| Set task |
Copy out every line below, unchanged, from the one containing "This is a 1" through the one containing "road 10 (unclassified): [(341,440),(223,377)]", with both end lines included.

··· Records for this exercise

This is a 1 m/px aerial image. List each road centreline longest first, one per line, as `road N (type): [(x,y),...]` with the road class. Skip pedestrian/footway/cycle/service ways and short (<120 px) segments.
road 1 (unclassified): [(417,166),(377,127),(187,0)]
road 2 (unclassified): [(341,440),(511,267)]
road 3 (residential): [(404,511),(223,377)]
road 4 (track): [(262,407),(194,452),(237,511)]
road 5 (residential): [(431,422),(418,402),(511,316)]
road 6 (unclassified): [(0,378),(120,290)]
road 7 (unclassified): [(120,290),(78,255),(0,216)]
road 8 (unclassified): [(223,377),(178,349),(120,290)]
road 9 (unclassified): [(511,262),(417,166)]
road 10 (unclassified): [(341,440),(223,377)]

······
··· Records for this exercise

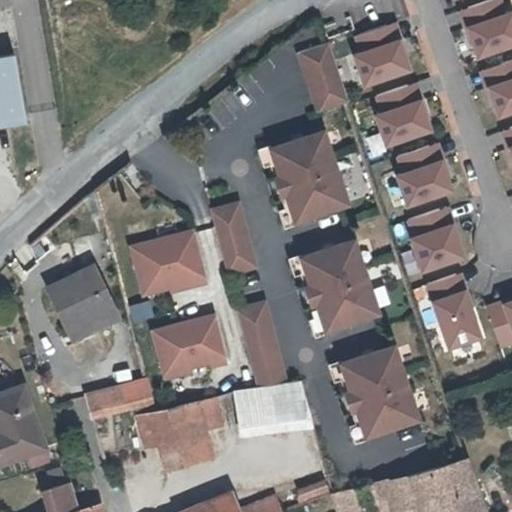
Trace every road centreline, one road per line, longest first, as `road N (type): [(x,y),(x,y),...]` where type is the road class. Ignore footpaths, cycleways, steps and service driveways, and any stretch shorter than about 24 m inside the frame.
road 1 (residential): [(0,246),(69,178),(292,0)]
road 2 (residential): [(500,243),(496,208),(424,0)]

······
··· Records for this exercise

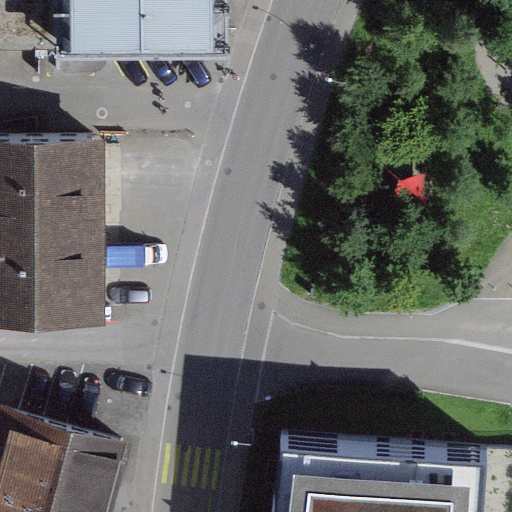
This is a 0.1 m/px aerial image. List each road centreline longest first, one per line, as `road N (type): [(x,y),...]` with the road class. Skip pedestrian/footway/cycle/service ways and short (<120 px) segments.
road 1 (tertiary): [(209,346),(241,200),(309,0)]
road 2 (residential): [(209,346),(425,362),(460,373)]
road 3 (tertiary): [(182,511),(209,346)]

······

| Answer to this problem |
This is a 1 m/px aerial image. List each road centreline longest first, one per line, as `road N (type): [(x,y),...]` with the road class. Skip pedestrian/footway/cycle/service ways and short (<120 px) segments.
road 1 (unclassified): [(417,166),(377,127),(187,0)]
road 2 (unclassified): [(341,440),(511,267)]
road 3 (residential): [(404,511),(223,377)]
road 4 (track): [(262,407),(194,452),(237,511)]
road 5 (residential): [(431,422),(418,402),(511,316)]
road 6 (unclassified): [(0,378),(120,290)]
road 7 (unclassified): [(120,290),(78,255),(0,216)]
road 8 (unclassified): [(223,377),(178,349),(120,290)]
road 9 (unclassified): [(511,262),(417,166)]
road 10 (unclassified): [(341,440),(223,377)]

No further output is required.